EXERCISE DESCRIPTION:
Identify and copy all lines of the material where the string "marker" is found.

INFORMATION SUPPLIED:
+-------+
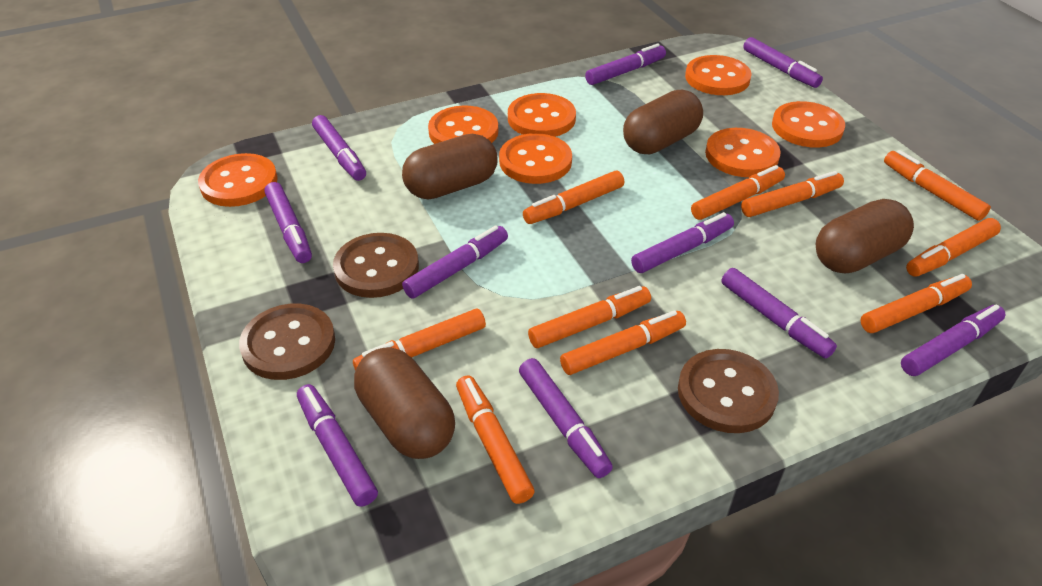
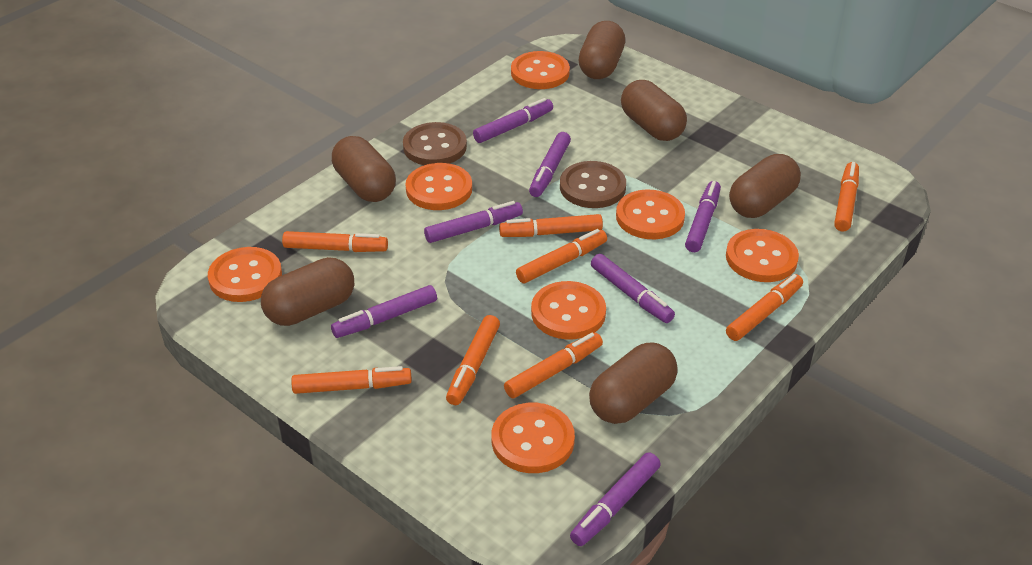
brown button: 3 -> 2
brown capsule: 4 -> 6
orange marker: 10 -> 8
purple marker: 10 -> 7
+-------+
RESULT OF THE TASK:
orange marker: 10 -> 8
purple marker: 10 -> 7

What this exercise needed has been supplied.